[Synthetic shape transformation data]
- - - -

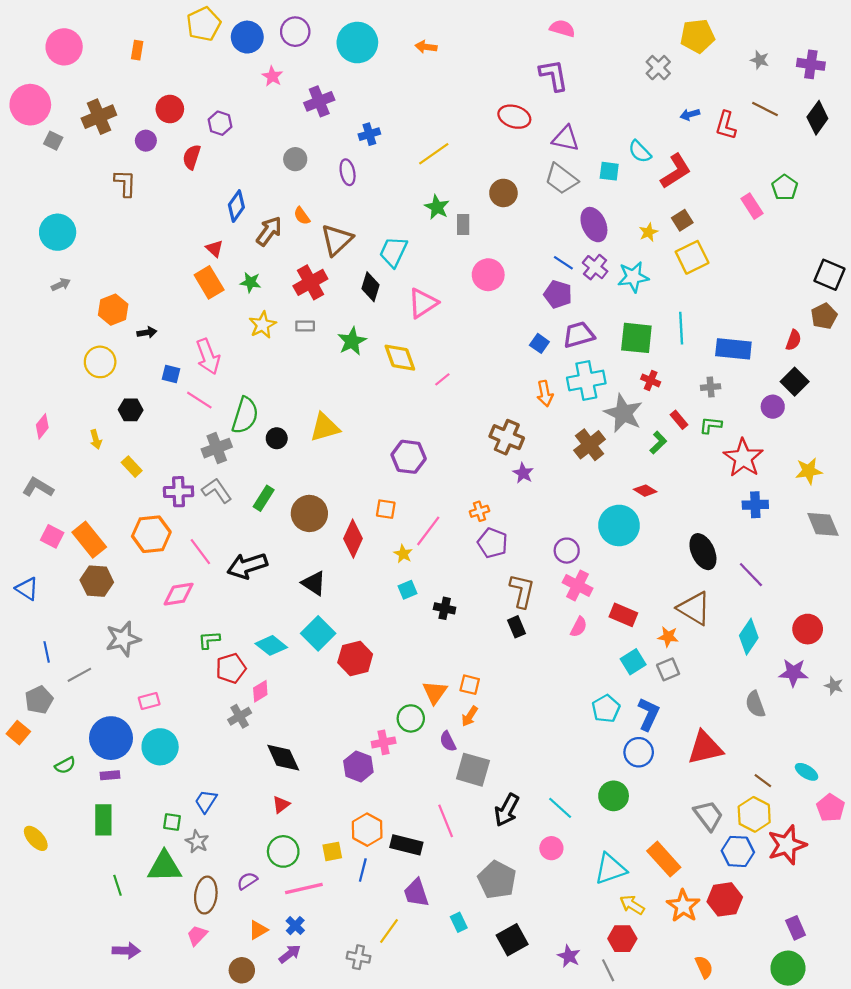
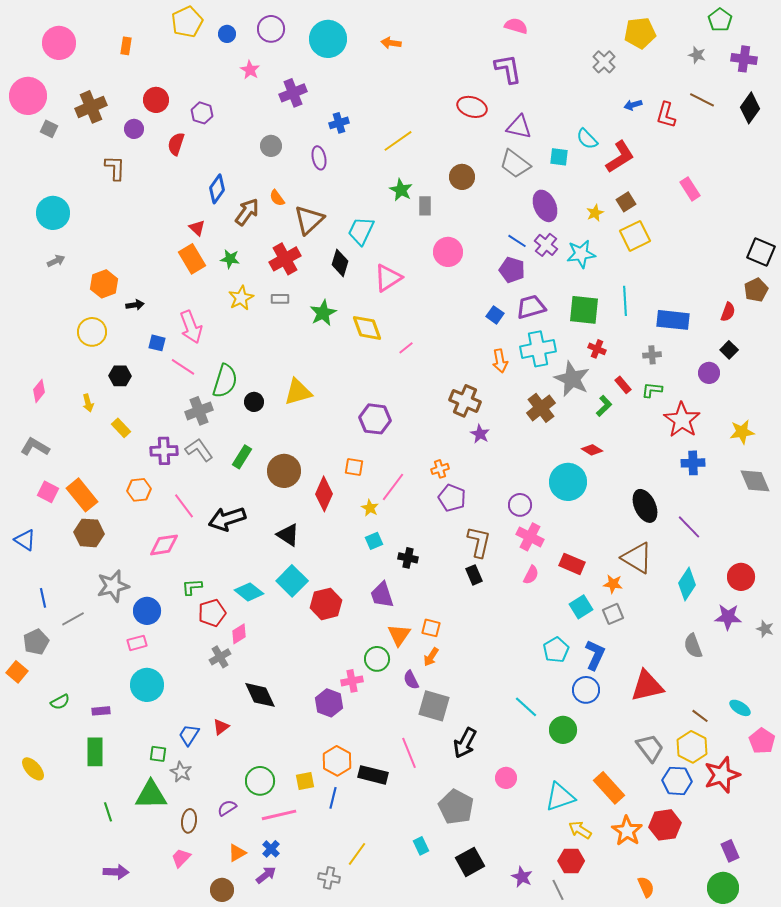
blue circle: (247, 37) -> (227, 34), size x0.6
green pentagon: (785, 188) -> (720, 20), moved
black square: (795, 382) -> (729, 350), size x0.7
orange hexagon: (151, 534) -> (139, 490), size x0.7
blue circle: (111, 738) -> (147, 611), moved, size x0.7
red triangle: (281, 805) -> (221, 727), moved
cyan line: (560, 808) -> (526, 707), moved
purple trapezoid: (416, 893) -> (382, 595), moved
brown ellipse: (206, 895) -> (189, 821), size x0.7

- - - -

Quote, exactly and only, the lines from the first line of the data above through the line containing "red triangle: (281, 805) -> (221, 727), moved". The pictures do not belong in it.

blue circle: (247, 37) -> (227, 34), size x0.6
green pentagon: (785, 188) -> (720, 20), moved
black square: (795, 382) -> (729, 350), size x0.7
orange hexagon: (151, 534) -> (139, 490), size x0.7
blue circle: (111, 738) -> (147, 611), moved, size x0.7
red triangle: (281, 805) -> (221, 727), moved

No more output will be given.